_RECORDS FOR THIS TASK_
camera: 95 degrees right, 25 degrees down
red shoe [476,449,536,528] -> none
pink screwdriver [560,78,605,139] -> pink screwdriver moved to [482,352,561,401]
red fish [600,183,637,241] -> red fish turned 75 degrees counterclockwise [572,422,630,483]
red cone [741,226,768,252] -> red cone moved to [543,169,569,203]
* * *
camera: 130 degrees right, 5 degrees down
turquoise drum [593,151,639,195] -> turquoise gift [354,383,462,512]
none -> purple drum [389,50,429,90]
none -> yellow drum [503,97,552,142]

_WHAT TO WORK ON_
Collect each line above holding the string "none".

_SOLUTION TO THIS EXERCISE_
red shoe [476,449,536,528] -> none
none -> purple drum [389,50,429,90]
none -> yellow drum [503,97,552,142]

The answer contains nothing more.